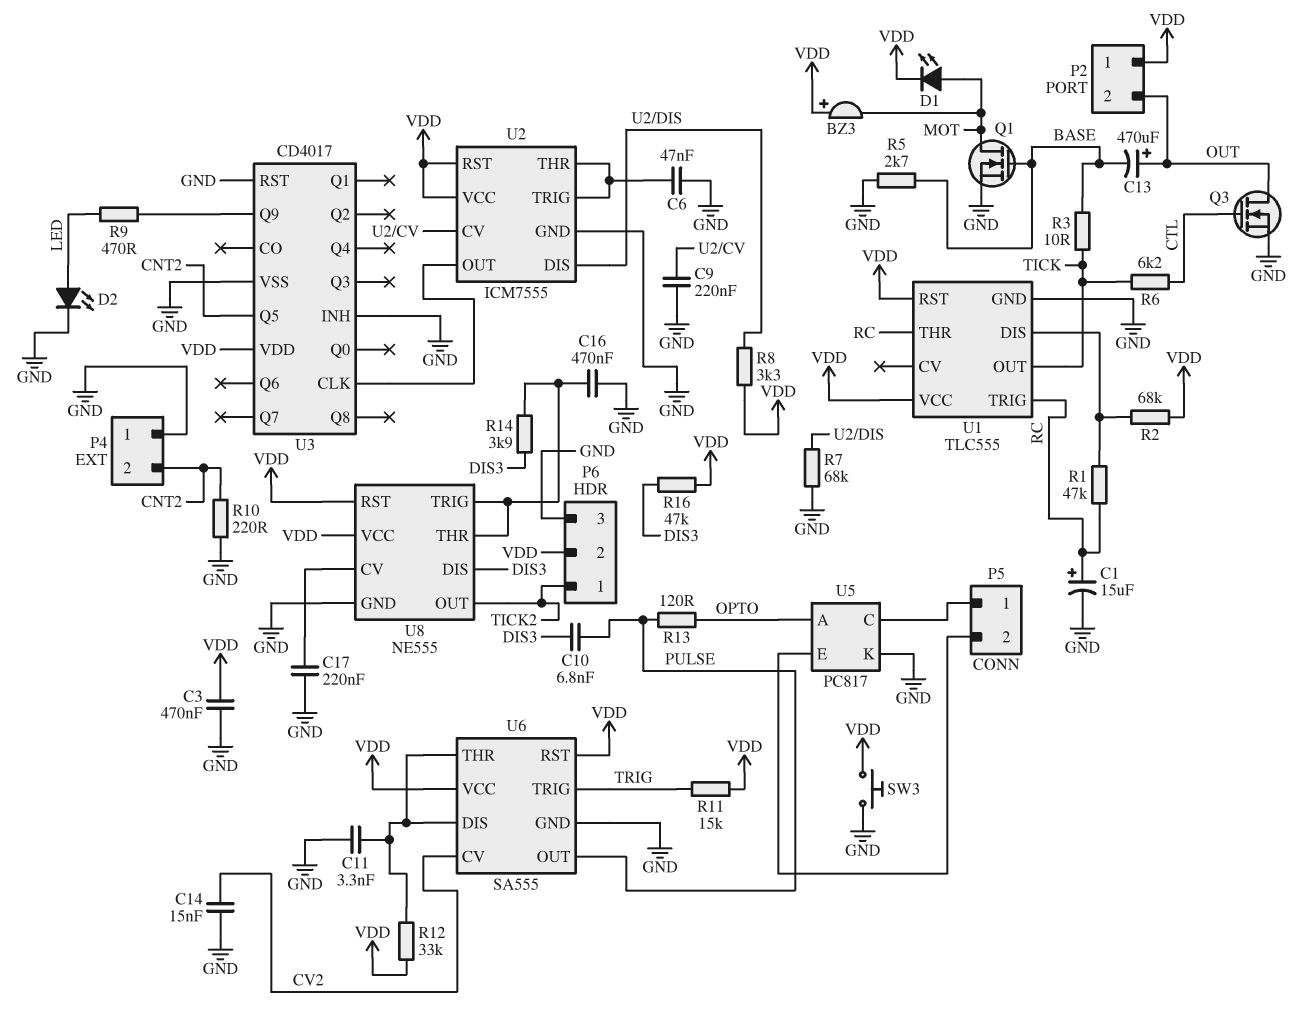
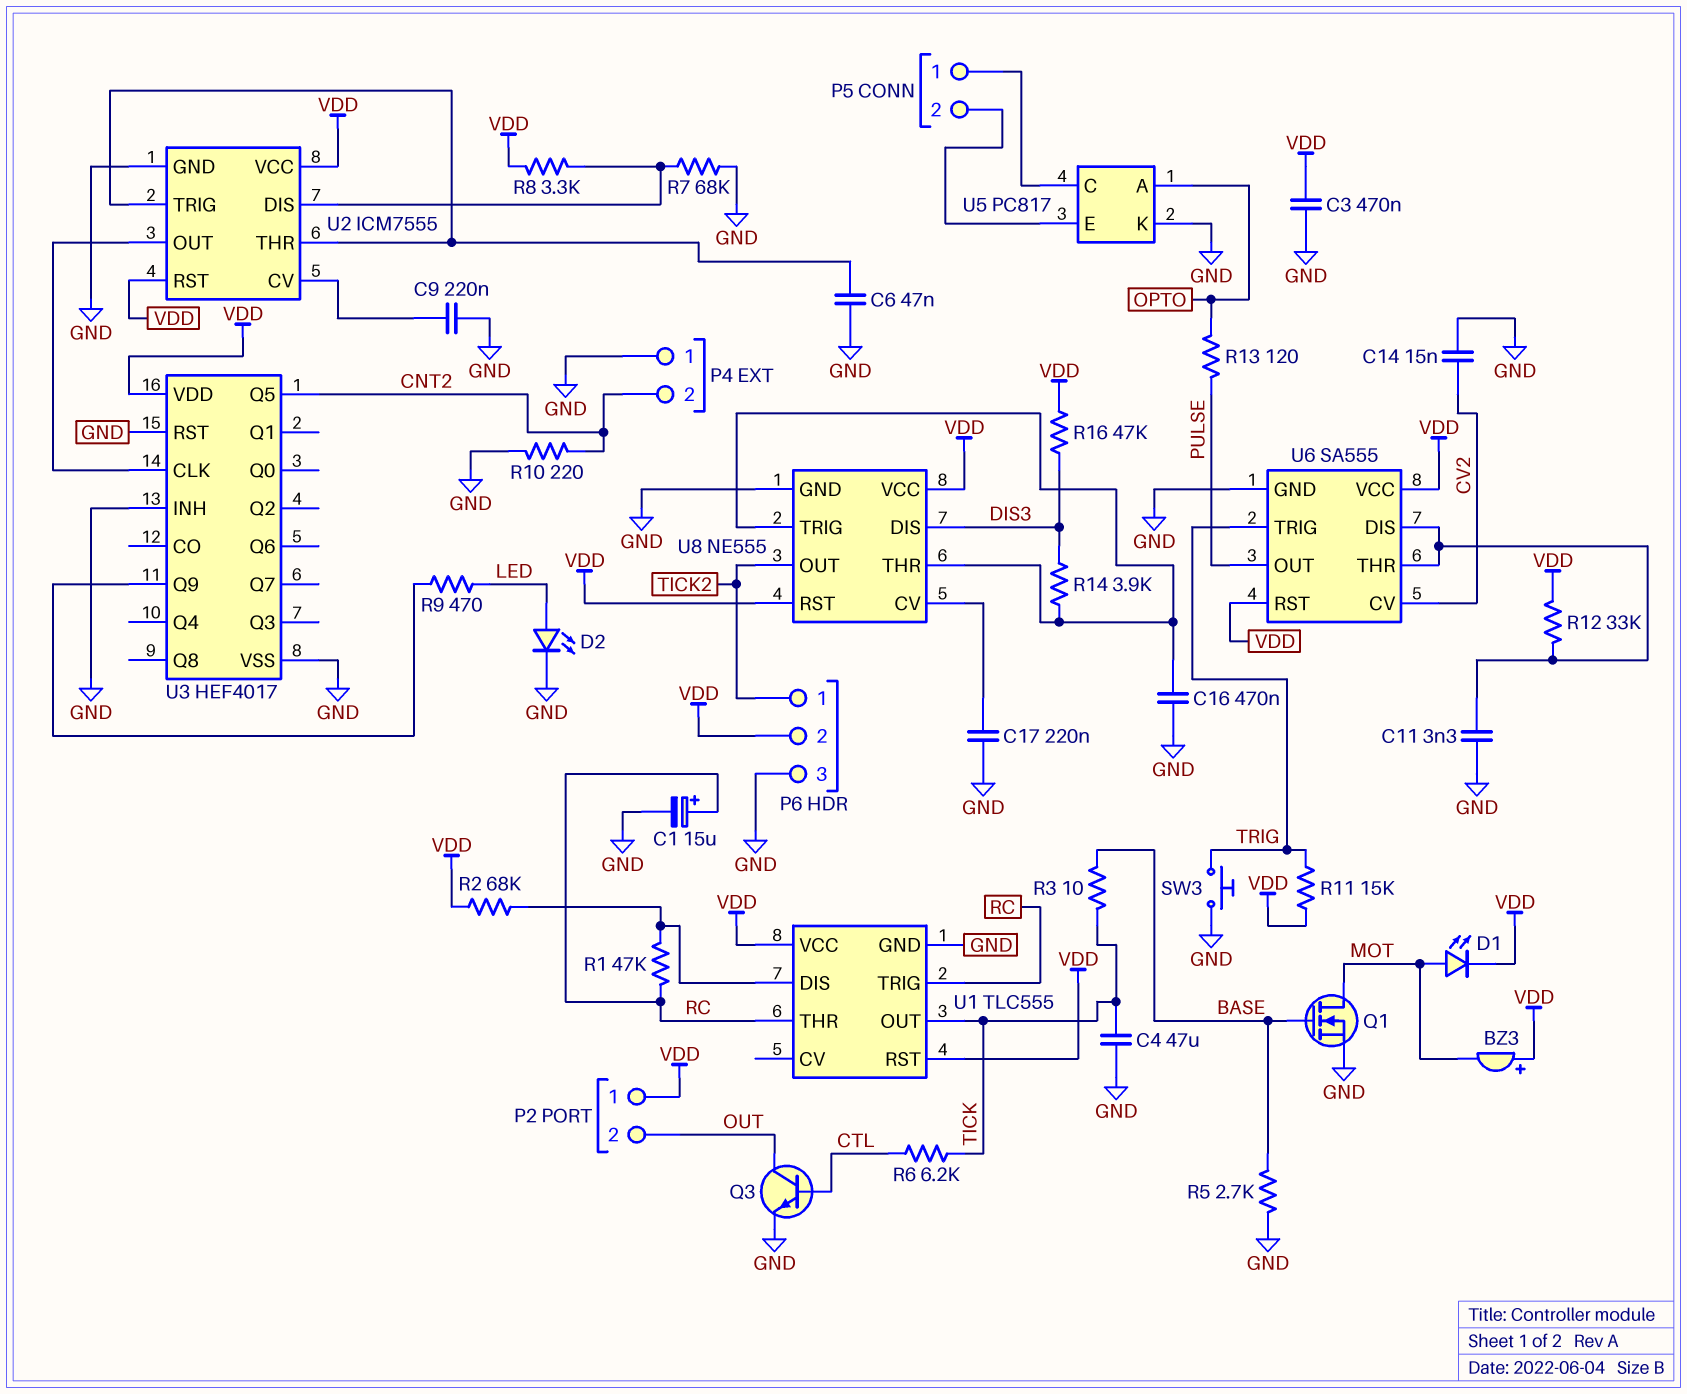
C4: none -> 47uF (GND, TICK)
C10: 6.8nF (DIS3, PULSE) -> none
C13: 470uF (plus OUT, minus BASE) -> none
Q3: NMOS (G CTL, D OUT, S GND) -> NPN (B CTL, C OUT, E GND)
SW3: button (GND, VDD) -> button (GND, TRIG)
U3: CD4017 -> HEF4017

+++

- _WHAT THIS TASK INVOLVES_: The required output is each line from the one with "Q3: NMOS (G" through the end of the material above, repeated exactly with both ends included.

- _FINISHED TASK_:
Q3: NMOS (G CTL, D OUT, S GND) -> NPN (B CTL, C OUT, E GND)
SW3: button (GND, VDD) -> button (GND, TRIG)
U3: CD4017 -> HEF4017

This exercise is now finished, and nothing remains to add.